What is being asked => From the entries that follow, list every line in which the string "cross" appears.

Geometric shape edit sequences
• • • • • • •
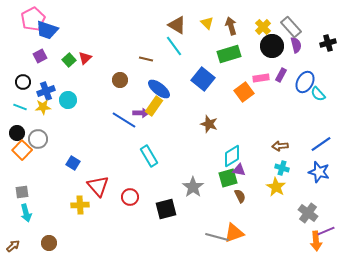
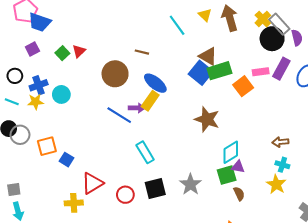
brown triangle: (177, 25) -> (208, 56), moved
brown arrow: (231, 26) -> (230, 18), size x1.4
gray rectangle: (291, 27) -> (279, 24), moved
cyan line: (174, 46) -> (177, 25), moved
green rectangle: (229, 54) -> (219, 71), moved
purple rectangle: (281, 75) -> (281, 69), size x1.5
brown circle: (120, 80) -> (115, 74), size x1.6
brown star: (209, 124) -> (207, 119), size x1.4
gray circle: (38, 139) -> (20, 135), moved
orange square: (22, 150) -> (47, 146), moved, turned 30
red triangle: (98, 186) -> (92, 183), turned 40
black square: (166, 209) -> (155, 188), moved

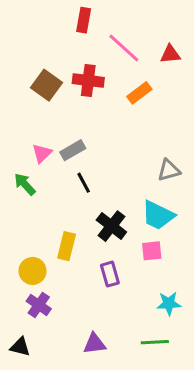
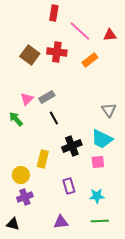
gray triangle: (169, 170) -> (109, 110), turned -49
black cross: (111, 226) -> (72, 146), turned 30
purple rectangle: (110, 274) -> (69, 186), moved
cyan star: (169, 303) -> (97, 196), moved
purple cross: (39, 305) -> (25, 197), turned 35

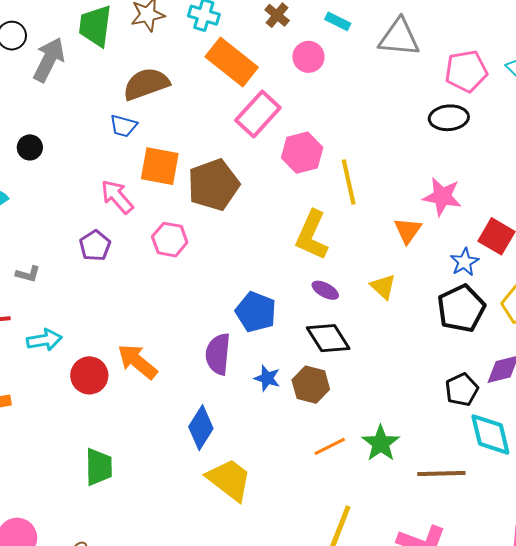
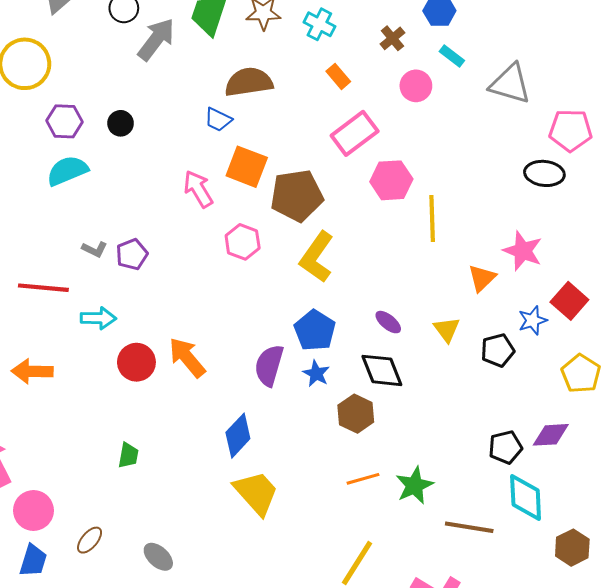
orange rectangle: (232, 62) -> (338, 76), size x0.5
yellow L-shape: (312, 235) -> (317, 257), moved
purple pentagon: (95, 246) -> (132, 254), moved
black pentagon: (461, 308) -> (498, 350), moved, size x0.7
blue star: (267, 378) -> (316, 374), moved
green trapezoid: (99, 467) -> (128, 455), size x0.7

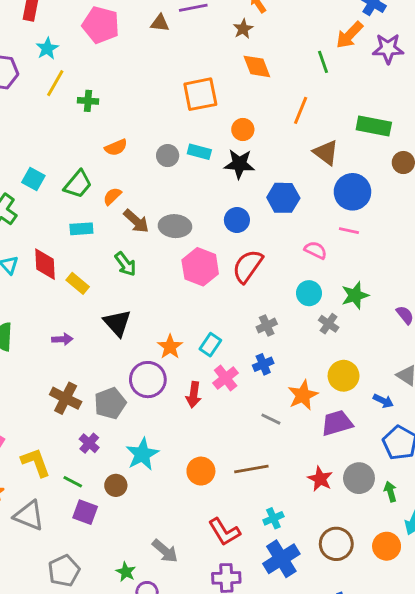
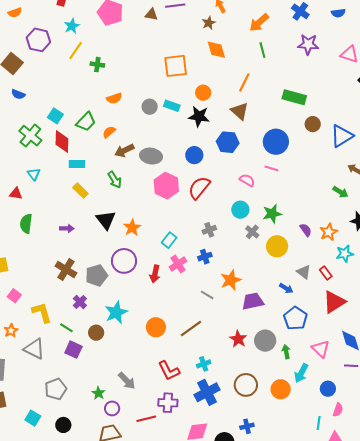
orange arrow: (349, 35) -> (259, 23), moved
brown triangle: (326, 153) -> (240, 111), moved
brown arrow: (136, 221) -> (124, 150), turned 108
cyan rectangle: (81, 229) -> (77, 164), moved
red diamond: (45, 264) -> (62, 142), moved
orange star: (170, 347) -> (132, 228), moved
yellow circle: (344, 376) -> (277, 246), moved
brown line: (251, 469) -> (191, 329), turned -30

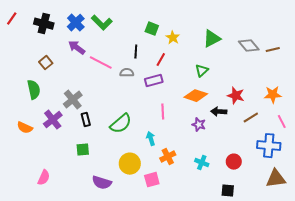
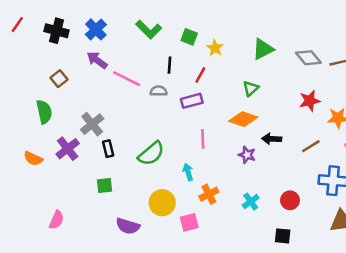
green L-shape: (102, 23) -> (149, 29), moved
red star: (236, 96) -> (310, 101), moved, turned -30
cyan cross: (202, 163) -> (251, 202), turned 32

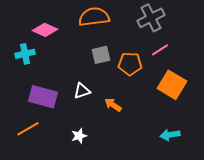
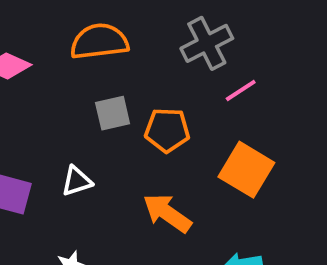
pink line: (160, 50) -> (241, 91), moved
orange arrow: (113, 105) -> (167, 213), moved, size x1.5

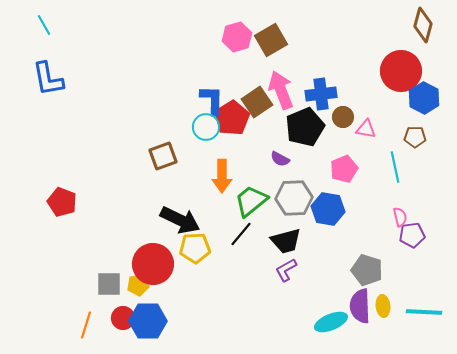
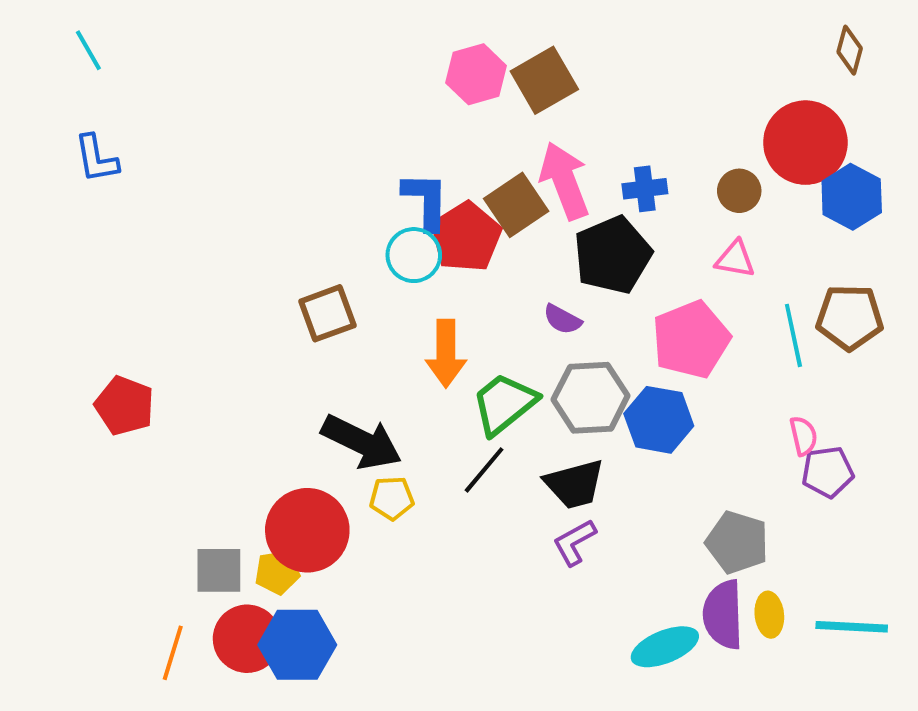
brown diamond: (423, 25) -> (850, 50), size x0.7
blue L-shape: (48, 79) -> (96, 159), size x0.7
blue cross: (321, 94) -> (645, 189), size x0.7
brown circle: (343, 117) -> (739, 191), moved
brown pentagon: (415, 137) -> (850, 317), moved, size x1.5
pink pentagon: (344, 169) -> (691, 339), size x1.4
yellow pentagon: (195, 248) -> (392, 498), size x0.7
red circle: (123, 318) -> (247, 639), size x1.4

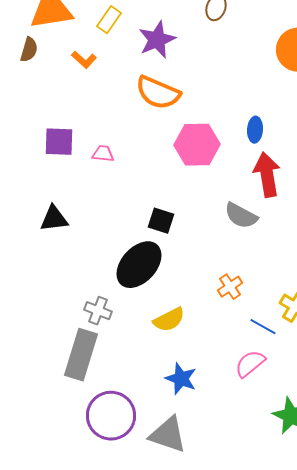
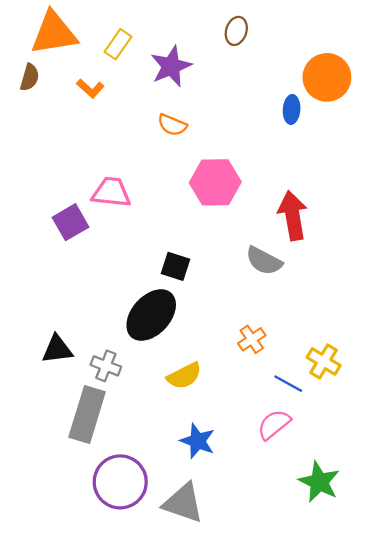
orange semicircle: (158, 93) -> (172, 125), size x0.6
blue ellipse: (255, 130) -> (292, 109), moved
purple square: (59, 142) -> (70, 222), moved, turned -32
pink trapezoid: (103, 154) -> (111, 192), size x1.6
black triangle: (54, 219) -> (57, 349), moved

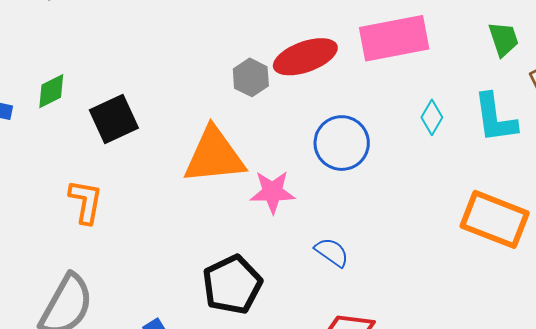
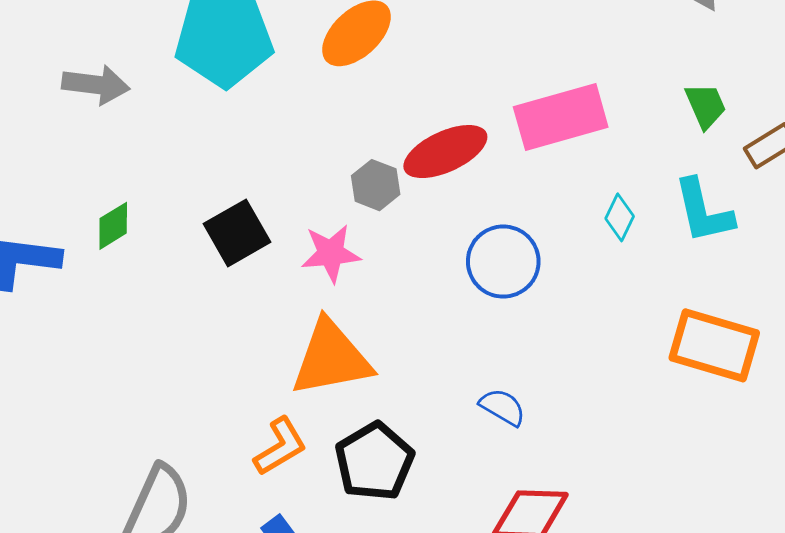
black square: (114, 119) -> (237, 233), moved
orange triangle: (214, 156) -> (331, 358), moved
pink star: (273, 192) -> (331, 253), moved
orange L-shape: (86, 202) -> (280, 446), moved, turned 54

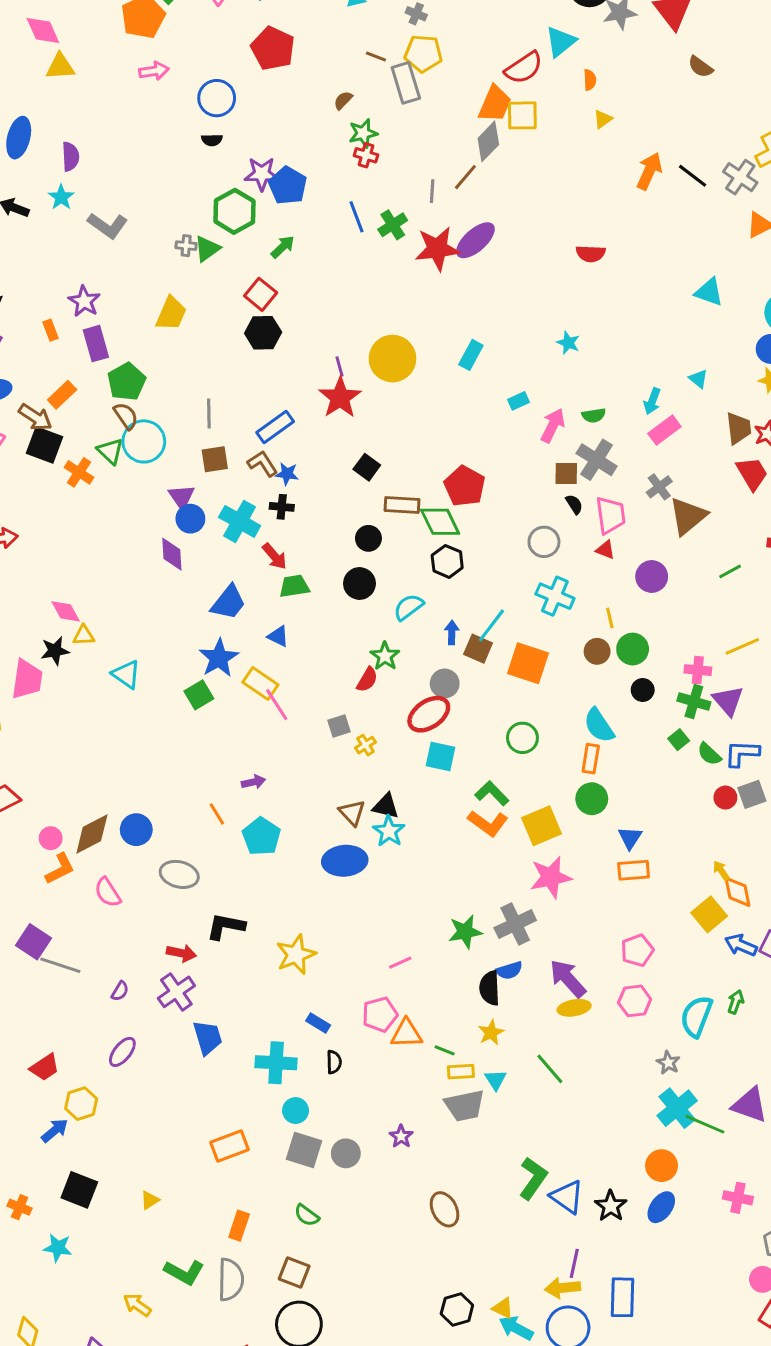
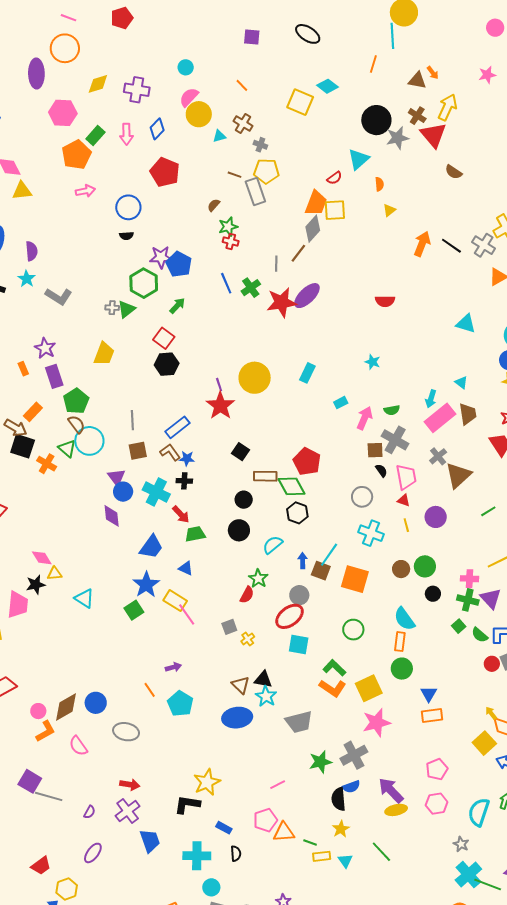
red semicircle: (524, 68) -> (334, 178), size x0.6
brown trapezoid: (739, 428) -> (468, 414), moved
pink rectangle: (664, 430) -> (440, 418), size x1.4
yellow line: (610, 618) -> (406, 525), moved
black L-shape: (226, 926) -> (187, 804), moved
gray trapezoid: (465, 1106) -> (299, 722), moved

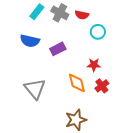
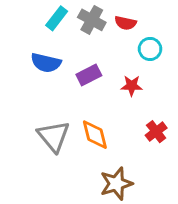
red star: (94, 65) -> (132, 86), moved
orange diamond: (77, 83) -> (95, 135), moved

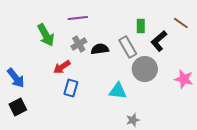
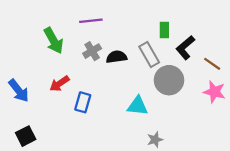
brown line: (181, 23) -> (212, 64), moved
red arrow: (62, 67) -> (59, 84), moved
black square: (18, 107) -> (26, 136), moved

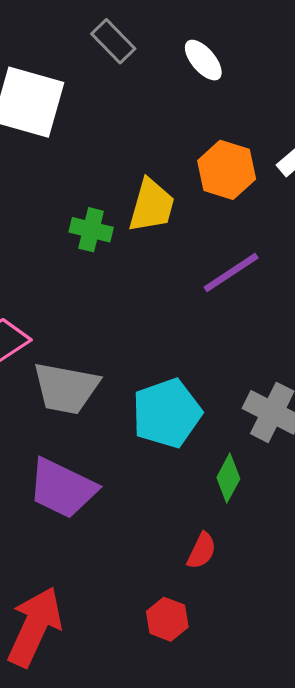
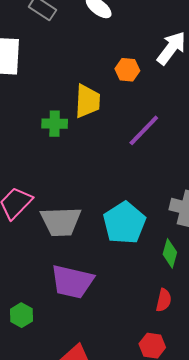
orange hexagon: (227, 170) -> (127, 70), size x0.7

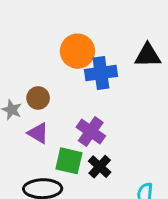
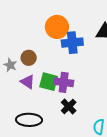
purple cross: (91, 132) -> (64, 82), turned -30
green square: (69, 161) -> (49, 82), moved

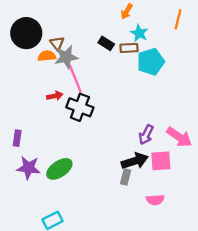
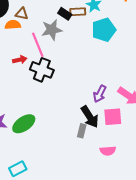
brown triangle: (57, 43) -> (22, 14), turned -40
brown rectangle: (129, 48) -> (78, 12), moved
gray star: (66, 57) -> (52, 30), moved
black arrow: (135, 161) -> (90, 117), turned 75

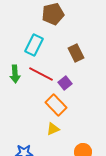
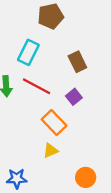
purple square: (65, 83) -> (74, 97), moved

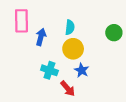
• • • • • • •
Output of the task =>
black cross: (111, 226) -> (72, 146), turned 30
purple cross: (39, 305) -> (25, 197), turned 35
cyan cross: (202, 163) -> (251, 202), turned 32
blue cross: (321, 94) -> (645, 189), size x0.7
purple cross: (91, 132) -> (64, 82), turned -30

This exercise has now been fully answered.